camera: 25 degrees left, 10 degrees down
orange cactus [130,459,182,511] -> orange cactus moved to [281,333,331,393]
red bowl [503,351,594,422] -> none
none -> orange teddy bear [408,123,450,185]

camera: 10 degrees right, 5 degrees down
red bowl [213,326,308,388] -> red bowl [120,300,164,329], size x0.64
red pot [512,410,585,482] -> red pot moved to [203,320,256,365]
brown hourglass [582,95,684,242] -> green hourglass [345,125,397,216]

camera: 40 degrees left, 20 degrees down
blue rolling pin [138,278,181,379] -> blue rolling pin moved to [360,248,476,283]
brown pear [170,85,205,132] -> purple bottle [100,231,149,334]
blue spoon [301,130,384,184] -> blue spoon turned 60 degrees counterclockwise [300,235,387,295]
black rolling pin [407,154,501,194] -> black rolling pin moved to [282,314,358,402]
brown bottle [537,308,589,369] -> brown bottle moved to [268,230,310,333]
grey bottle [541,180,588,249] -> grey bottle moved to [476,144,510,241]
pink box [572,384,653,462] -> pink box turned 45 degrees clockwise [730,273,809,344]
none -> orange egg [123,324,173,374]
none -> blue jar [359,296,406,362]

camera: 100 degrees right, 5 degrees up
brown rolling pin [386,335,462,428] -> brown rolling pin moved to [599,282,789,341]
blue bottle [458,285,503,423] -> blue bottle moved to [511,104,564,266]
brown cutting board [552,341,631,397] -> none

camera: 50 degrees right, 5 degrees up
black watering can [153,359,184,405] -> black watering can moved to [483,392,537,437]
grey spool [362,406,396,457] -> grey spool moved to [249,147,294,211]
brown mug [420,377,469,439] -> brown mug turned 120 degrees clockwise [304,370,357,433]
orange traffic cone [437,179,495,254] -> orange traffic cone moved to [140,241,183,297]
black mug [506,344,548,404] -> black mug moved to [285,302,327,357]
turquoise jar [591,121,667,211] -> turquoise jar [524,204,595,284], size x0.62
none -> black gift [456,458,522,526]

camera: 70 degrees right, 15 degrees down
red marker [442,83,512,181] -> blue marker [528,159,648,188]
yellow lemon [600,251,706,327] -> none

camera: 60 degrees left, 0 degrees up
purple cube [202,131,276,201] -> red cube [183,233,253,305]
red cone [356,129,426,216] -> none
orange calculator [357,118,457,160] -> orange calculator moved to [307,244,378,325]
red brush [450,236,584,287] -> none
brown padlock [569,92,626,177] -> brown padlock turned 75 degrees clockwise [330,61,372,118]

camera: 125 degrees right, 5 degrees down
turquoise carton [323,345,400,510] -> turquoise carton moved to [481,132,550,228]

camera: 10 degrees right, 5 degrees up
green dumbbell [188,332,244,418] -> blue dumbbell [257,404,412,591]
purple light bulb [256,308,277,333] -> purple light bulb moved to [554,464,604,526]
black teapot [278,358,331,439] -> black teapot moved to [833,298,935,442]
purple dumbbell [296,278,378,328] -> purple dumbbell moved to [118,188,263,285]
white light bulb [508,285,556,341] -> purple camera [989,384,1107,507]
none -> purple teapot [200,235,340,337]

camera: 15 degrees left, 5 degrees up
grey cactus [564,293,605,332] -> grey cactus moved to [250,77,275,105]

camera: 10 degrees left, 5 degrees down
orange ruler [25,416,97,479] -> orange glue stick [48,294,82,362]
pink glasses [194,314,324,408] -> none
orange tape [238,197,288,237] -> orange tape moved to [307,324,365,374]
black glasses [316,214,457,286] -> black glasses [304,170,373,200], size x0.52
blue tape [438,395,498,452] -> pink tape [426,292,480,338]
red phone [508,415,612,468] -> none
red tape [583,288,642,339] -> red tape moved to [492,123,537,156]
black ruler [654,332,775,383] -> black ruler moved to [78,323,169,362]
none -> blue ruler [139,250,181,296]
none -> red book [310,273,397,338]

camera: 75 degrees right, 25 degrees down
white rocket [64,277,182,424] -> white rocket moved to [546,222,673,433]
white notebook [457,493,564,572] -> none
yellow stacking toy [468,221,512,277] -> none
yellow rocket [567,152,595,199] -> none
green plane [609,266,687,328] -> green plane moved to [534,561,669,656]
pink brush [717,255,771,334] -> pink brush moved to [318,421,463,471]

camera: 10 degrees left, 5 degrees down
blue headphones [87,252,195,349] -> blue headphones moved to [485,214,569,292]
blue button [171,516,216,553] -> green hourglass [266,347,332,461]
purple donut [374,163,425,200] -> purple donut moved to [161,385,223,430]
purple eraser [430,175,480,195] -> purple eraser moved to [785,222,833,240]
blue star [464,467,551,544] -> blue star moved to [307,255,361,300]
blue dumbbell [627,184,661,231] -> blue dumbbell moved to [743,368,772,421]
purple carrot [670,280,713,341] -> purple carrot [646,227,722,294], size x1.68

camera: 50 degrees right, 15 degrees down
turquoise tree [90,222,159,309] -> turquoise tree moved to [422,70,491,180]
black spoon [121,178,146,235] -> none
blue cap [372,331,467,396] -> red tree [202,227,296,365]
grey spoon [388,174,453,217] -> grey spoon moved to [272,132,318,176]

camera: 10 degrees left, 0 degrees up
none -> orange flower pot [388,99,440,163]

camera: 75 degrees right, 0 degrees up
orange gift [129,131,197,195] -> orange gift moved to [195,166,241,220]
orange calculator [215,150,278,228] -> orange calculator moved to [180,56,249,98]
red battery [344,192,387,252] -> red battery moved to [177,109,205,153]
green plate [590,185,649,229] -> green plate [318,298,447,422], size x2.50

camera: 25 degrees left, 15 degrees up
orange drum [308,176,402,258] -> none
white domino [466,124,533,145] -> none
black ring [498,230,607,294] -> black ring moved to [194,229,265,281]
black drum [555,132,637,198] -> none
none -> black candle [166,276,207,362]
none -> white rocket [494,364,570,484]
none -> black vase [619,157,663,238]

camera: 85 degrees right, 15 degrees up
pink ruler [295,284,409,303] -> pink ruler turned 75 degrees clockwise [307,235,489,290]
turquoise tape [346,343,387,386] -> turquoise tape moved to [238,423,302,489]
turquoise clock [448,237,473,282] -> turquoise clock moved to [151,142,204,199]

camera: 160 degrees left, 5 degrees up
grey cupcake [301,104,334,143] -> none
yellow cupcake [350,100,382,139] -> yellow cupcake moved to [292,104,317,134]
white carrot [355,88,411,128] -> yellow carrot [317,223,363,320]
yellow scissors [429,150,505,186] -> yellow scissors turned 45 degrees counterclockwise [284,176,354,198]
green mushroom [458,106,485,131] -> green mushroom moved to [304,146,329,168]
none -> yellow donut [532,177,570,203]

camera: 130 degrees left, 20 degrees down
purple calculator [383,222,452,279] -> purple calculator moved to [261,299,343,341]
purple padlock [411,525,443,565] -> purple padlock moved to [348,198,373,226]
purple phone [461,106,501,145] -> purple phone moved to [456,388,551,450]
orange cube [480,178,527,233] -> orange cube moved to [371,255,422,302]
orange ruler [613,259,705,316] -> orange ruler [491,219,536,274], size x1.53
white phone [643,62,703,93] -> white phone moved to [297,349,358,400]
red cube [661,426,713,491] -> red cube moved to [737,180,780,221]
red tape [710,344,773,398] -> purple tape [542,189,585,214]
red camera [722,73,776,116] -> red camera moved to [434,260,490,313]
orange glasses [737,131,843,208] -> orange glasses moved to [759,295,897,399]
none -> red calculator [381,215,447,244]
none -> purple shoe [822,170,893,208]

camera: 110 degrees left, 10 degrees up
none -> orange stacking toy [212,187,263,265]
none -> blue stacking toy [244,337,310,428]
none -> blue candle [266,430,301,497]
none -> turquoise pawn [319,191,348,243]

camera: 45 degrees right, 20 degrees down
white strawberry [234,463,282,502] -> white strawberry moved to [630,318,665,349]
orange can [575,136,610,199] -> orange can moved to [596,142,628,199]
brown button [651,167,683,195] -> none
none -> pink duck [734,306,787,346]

• **Your goal**
The entries need to be set down again in full, with no word changed.

• **Response to this exercise**
camera: 25 degrees left, 10 degrees down
orange cactus [130,459,182,511] -> orange cactus moved to [281,333,331,393]
red bowl [503,351,594,422] -> none
none -> orange teddy bear [408,123,450,185]

camera: 10 degrees right, 5 degrees down
red bowl [213,326,308,388] -> red bowl [120,300,164,329], size x0.64
red pot [512,410,585,482] -> red pot moved to [203,320,256,365]
brown hourglass [582,95,684,242] -> green hourglass [345,125,397,216]

camera: 40 degrees left, 20 degrees down
blue rolling pin [138,278,181,379] -> blue rolling pin moved to [360,248,476,283]
brown pear [170,85,205,132] -> purple bottle [100,231,149,334]
blue spoon [301,130,384,184] -> blue spoon turned 60 degrees counterclockwise [300,235,387,295]
black rolling pin [407,154,501,194] -> black rolling pin moved to [282,314,358,402]
brown bottle [537,308,589,369] -> brown bottle moved to [268,230,310,333]
grey bottle [541,180,588,249] -> grey bottle moved to [476,144,510,241]
pink box [572,384,653,462] -> pink box turned 45 degrees clockwise [730,273,809,344]
none -> orange egg [123,324,173,374]
none -> blue jar [359,296,406,362]

camera: 100 degrees right, 5 degrees up
brown rolling pin [386,335,462,428] -> brown rolling pin moved to [599,282,789,341]
blue bottle [458,285,503,423] -> blue bottle moved to [511,104,564,266]
brown cutting board [552,341,631,397] -> none

camera: 50 degrees right, 5 degrees up
black watering can [153,359,184,405] -> black watering can moved to [483,392,537,437]
grey spool [362,406,396,457] -> grey spool moved to [249,147,294,211]
brown mug [420,377,469,439] -> brown mug turned 120 degrees clockwise [304,370,357,433]
orange traffic cone [437,179,495,254] -> orange traffic cone moved to [140,241,183,297]
black mug [506,344,548,404] -> black mug moved to [285,302,327,357]
turquoise jar [591,121,667,211] -> turquoise jar [524,204,595,284], size x0.62
none -> black gift [456,458,522,526]

camera: 70 degrees right, 15 degrees down
red marker [442,83,512,181] -> blue marker [528,159,648,188]
yellow lemon [600,251,706,327] -> none

camera: 60 degrees left, 0 degrees up
purple cube [202,131,276,201] -> red cube [183,233,253,305]
red cone [356,129,426,216] -> none
orange calculator [357,118,457,160] -> orange calculator moved to [307,244,378,325]
red brush [450,236,584,287] -> none
brown padlock [569,92,626,177] -> brown padlock turned 75 degrees clockwise [330,61,372,118]

camera: 125 degrees right, 5 degrees down
turquoise carton [323,345,400,510] -> turquoise carton moved to [481,132,550,228]

camera: 10 degrees right, 5 degrees up
green dumbbell [188,332,244,418] -> blue dumbbell [257,404,412,591]
purple light bulb [256,308,277,333] -> purple light bulb moved to [554,464,604,526]
black teapot [278,358,331,439] -> black teapot moved to [833,298,935,442]
purple dumbbell [296,278,378,328] -> purple dumbbell moved to [118,188,263,285]
white light bulb [508,285,556,341] -> purple camera [989,384,1107,507]
none -> purple teapot [200,235,340,337]

camera: 15 degrees left, 5 degrees up
grey cactus [564,293,605,332] -> grey cactus moved to [250,77,275,105]

camera: 10 degrees left, 5 degrees down
orange ruler [25,416,97,479] -> orange glue stick [48,294,82,362]
pink glasses [194,314,324,408] -> none
orange tape [238,197,288,237] -> orange tape moved to [307,324,365,374]
black glasses [316,214,457,286] -> black glasses [304,170,373,200], size x0.52
blue tape [438,395,498,452] -> pink tape [426,292,480,338]
red phone [508,415,612,468] -> none
red tape [583,288,642,339] -> red tape moved to [492,123,537,156]
black ruler [654,332,775,383] -> black ruler moved to [78,323,169,362]
none -> blue ruler [139,250,181,296]
none -> red book [310,273,397,338]

camera: 75 degrees right, 25 degrees down
white rocket [64,277,182,424] -> white rocket moved to [546,222,673,433]
white notebook [457,493,564,572] -> none
yellow stacking toy [468,221,512,277] -> none
yellow rocket [567,152,595,199] -> none
green plane [609,266,687,328] -> green plane moved to [534,561,669,656]
pink brush [717,255,771,334] -> pink brush moved to [318,421,463,471]

camera: 10 degrees left, 5 degrees down
blue headphones [87,252,195,349] -> blue headphones moved to [485,214,569,292]
blue button [171,516,216,553] -> green hourglass [266,347,332,461]
purple donut [374,163,425,200] -> purple donut moved to [161,385,223,430]
purple eraser [430,175,480,195] -> purple eraser moved to [785,222,833,240]
blue star [464,467,551,544] -> blue star moved to [307,255,361,300]
blue dumbbell [627,184,661,231] -> blue dumbbell moved to [743,368,772,421]
purple carrot [670,280,713,341] -> purple carrot [646,227,722,294], size x1.68

camera: 50 degrees right, 15 degrees down
turquoise tree [90,222,159,309] -> turquoise tree moved to [422,70,491,180]
black spoon [121,178,146,235] -> none
blue cap [372,331,467,396] -> red tree [202,227,296,365]
grey spoon [388,174,453,217] -> grey spoon moved to [272,132,318,176]

camera: 10 degrees left, 0 degrees up
none -> orange flower pot [388,99,440,163]

camera: 75 degrees right, 0 degrees up
orange gift [129,131,197,195] -> orange gift moved to [195,166,241,220]
orange calculator [215,150,278,228] -> orange calculator moved to [180,56,249,98]
red battery [344,192,387,252] -> red battery moved to [177,109,205,153]
green plate [590,185,649,229] -> green plate [318,298,447,422], size x2.50

camera: 25 degrees left, 15 degrees up
orange drum [308,176,402,258] -> none
white domino [466,124,533,145] -> none
black ring [498,230,607,294] -> black ring moved to [194,229,265,281]
black drum [555,132,637,198] -> none
none -> black candle [166,276,207,362]
none -> white rocket [494,364,570,484]
none -> black vase [619,157,663,238]

camera: 85 degrees right, 15 degrees up
pink ruler [295,284,409,303] -> pink ruler turned 75 degrees clockwise [307,235,489,290]
turquoise tape [346,343,387,386] -> turquoise tape moved to [238,423,302,489]
turquoise clock [448,237,473,282] -> turquoise clock moved to [151,142,204,199]

camera: 160 degrees left, 5 degrees up
grey cupcake [301,104,334,143] -> none
yellow cupcake [350,100,382,139] -> yellow cupcake moved to [292,104,317,134]
white carrot [355,88,411,128] -> yellow carrot [317,223,363,320]
yellow scissors [429,150,505,186] -> yellow scissors turned 45 degrees counterclockwise [284,176,354,198]
green mushroom [458,106,485,131] -> green mushroom moved to [304,146,329,168]
none -> yellow donut [532,177,570,203]

camera: 130 degrees left, 20 degrees down
purple calculator [383,222,452,279] -> purple calculator moved to [261,299,343,341]
purple padlock [411,525,443,565] -> purple padlock moved to [348,198,373,226]
purple phone [461,106,501,145] -> purple phone moved to [456,388,551,450]
orange cube [480,178,527,233] -> orange cube moved to [371,255,422,302]
orange ruler [613,259,705,316] -> orange ruler [491,219,536,274], size x1.53
white phone [643,62,703,93] -> white phone moved to [297,349,358,400]
red cube [661,426,713,491] -> red cube moved to [737,180,780,221]
red tape [710,344,773,398] -> purple tape [542,189,585,214]
red camera [722,73,776,116] -> red camera moved to [434,260,490,313]
orange glasses [737,131,843,208] -> orange glasses moved to [759,295,897,399]
none -> red calculator [381,215,447,244]
none -> purple shoe [822,170,893,208]

camera: 110 degrees left, 10 degrees up
none -> orange stacking toy [212,187,263,265]
none -> blue stacking toy [244,337,310,428]
none -> blue candle [266,430,301,497]
none -> turquoise pawn [319,191,348,243]

camera: 45 degrees right, 20 degrees down
white strawberry [234,463,282,502] -> white strawberry moved to [630,318,665,349]
orange can [575,136,610,199] -> orange can moved to [596,142,628,199]
brown button [651,167,683,195] -> none
none -> pink duck [734,306,787,346]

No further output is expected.